== Activity ==
Transcribe word for word the lines below from the line with "gerabi (yellow) [640,200,712,309]" through the line with "sezesesik (red) [209,223,257,304]", ends included.

----

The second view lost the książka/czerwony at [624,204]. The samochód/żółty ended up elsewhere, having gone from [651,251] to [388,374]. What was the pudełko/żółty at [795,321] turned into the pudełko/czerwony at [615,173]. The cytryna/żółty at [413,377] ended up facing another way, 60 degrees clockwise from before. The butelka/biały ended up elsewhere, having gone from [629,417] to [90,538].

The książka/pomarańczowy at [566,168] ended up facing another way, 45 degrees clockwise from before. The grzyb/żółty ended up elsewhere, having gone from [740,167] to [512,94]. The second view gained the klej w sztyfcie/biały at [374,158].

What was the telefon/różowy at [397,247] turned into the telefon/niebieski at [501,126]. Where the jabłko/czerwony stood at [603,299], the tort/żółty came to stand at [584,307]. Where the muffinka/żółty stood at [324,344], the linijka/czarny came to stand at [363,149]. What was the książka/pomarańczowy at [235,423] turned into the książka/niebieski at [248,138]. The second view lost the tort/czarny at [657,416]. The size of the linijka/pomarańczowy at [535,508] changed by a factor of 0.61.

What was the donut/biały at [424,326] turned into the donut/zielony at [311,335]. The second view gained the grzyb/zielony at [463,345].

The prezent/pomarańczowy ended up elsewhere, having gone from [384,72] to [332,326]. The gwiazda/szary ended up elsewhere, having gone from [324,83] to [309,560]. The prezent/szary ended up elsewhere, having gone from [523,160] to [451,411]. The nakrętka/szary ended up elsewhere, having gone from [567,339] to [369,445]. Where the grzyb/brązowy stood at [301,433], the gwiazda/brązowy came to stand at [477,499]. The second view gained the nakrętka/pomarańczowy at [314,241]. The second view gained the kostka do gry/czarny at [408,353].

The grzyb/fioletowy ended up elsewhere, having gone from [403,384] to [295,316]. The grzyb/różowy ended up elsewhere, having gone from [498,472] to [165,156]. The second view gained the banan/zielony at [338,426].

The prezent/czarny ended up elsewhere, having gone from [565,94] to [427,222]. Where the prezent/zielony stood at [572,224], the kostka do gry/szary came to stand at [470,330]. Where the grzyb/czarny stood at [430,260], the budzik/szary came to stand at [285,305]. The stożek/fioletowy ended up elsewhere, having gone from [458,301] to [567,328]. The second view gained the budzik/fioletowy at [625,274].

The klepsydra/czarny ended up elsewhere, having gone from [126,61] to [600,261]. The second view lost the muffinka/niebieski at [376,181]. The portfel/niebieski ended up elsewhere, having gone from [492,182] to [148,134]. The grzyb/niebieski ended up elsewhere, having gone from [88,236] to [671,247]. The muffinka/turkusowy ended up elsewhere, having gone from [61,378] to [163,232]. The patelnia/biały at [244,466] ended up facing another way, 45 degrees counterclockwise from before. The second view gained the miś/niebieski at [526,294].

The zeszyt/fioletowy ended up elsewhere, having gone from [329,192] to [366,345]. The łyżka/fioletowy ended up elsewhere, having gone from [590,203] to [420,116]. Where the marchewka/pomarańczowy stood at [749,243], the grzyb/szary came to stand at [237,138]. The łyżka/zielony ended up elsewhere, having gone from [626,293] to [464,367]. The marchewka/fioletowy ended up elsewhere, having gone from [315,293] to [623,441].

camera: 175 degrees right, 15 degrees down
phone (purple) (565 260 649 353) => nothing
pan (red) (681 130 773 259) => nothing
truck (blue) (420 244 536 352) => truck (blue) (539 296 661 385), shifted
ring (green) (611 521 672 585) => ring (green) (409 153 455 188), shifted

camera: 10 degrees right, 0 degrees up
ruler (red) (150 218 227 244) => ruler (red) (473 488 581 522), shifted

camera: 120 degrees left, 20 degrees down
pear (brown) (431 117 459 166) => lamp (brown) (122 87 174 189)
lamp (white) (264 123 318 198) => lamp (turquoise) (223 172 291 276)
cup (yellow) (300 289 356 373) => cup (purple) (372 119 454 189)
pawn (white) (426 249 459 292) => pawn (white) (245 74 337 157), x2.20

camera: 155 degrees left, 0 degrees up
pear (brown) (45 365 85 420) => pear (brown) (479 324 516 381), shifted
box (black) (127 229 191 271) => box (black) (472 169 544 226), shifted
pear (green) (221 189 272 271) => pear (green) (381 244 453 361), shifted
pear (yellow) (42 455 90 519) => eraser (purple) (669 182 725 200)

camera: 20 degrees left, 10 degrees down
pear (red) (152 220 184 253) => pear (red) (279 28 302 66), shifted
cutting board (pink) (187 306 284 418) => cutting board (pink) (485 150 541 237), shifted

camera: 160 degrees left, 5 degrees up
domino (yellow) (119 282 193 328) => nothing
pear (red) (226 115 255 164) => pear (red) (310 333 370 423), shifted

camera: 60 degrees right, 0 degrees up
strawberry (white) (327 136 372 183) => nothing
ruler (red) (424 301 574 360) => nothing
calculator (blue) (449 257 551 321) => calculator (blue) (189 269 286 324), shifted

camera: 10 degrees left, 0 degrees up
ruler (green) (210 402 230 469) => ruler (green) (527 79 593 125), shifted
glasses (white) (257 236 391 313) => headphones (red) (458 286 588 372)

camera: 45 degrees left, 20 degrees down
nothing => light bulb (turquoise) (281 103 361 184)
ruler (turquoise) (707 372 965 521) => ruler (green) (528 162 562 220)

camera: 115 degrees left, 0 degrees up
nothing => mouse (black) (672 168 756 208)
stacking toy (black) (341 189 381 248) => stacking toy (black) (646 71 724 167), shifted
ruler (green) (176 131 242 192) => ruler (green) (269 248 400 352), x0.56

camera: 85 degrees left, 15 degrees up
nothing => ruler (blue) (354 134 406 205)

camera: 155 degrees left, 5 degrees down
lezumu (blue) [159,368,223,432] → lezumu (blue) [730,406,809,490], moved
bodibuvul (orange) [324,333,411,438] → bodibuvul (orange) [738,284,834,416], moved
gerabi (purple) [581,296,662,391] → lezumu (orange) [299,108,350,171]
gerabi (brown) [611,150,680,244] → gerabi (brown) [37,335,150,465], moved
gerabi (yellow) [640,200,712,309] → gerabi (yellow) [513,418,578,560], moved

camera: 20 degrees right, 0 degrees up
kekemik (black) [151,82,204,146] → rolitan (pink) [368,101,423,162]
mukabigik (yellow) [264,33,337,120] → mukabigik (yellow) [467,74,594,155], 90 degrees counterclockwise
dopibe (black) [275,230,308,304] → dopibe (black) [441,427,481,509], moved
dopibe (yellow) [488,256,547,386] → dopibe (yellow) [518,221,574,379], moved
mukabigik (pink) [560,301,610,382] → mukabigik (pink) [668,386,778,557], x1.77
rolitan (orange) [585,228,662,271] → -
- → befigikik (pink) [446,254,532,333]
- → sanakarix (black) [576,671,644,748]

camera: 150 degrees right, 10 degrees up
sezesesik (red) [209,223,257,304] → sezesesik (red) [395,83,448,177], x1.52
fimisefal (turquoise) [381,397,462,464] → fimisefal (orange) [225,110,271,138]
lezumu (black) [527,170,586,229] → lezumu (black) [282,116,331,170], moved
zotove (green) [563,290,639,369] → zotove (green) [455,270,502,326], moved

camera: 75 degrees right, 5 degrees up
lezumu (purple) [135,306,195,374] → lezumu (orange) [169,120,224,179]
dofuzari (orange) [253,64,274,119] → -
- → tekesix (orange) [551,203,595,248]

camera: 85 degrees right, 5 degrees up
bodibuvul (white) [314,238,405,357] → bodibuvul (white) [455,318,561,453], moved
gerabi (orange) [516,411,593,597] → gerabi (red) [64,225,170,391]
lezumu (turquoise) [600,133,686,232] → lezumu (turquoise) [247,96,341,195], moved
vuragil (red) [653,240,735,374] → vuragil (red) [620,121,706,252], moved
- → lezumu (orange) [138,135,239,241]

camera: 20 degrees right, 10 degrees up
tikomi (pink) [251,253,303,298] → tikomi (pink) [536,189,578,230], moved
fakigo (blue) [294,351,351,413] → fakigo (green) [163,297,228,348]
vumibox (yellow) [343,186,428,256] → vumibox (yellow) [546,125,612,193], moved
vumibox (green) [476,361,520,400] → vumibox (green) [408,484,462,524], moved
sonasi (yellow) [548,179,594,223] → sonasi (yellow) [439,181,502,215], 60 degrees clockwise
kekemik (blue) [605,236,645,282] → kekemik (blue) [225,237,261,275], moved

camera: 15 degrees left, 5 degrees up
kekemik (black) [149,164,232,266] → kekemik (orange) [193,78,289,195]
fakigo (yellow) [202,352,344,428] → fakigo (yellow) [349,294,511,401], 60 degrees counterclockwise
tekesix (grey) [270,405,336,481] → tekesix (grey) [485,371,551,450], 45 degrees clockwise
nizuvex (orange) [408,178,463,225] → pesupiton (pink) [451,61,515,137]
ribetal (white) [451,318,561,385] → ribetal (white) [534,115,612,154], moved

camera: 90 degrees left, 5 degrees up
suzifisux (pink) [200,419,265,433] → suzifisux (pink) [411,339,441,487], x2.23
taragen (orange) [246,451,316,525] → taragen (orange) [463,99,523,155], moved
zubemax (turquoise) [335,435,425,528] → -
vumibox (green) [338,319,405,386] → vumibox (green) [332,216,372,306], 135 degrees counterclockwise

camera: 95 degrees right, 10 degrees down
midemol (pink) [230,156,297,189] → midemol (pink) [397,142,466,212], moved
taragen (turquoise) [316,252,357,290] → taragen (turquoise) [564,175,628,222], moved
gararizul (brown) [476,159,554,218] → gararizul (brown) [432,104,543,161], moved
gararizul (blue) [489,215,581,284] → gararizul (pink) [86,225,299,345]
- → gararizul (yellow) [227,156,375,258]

----

== Exercise response ==
gerabi (yellow) [640,200,712,309] → gerabi (yellow) [513,418,578,560], moved

camera: 20 degrees right, 0 degrees up
kekemik (black) [151,82,204,146] → rolitan (pink) [368,101,423,162]
mukabigik (yellow) [264,33,337,120] → mukabigik (yellow) [467,74,594,155], 90 degrees counterclockwise
dopibe (black) [275,230,308,304] → dopibe (black) [441,427,481,509], moved
dopibe (yellow) [488,256,547,386] → dopibe (yellow) [518,221,574,379], moved
mukabigik (pink) [560,301,610,382] → mukabigik (pink) [668,386,778,557], x1.77
rolitan (orange) [585,228,662,271] → -
- → befigikik (pink) [446,254,532,333]
- → sanakarix (black) [576,671,644,748]

camera: 150 degrees right, 10 degrees up
sezesesik (red) [209,223,257,304] → sezesesik (red) [395,83,448,177], x1.52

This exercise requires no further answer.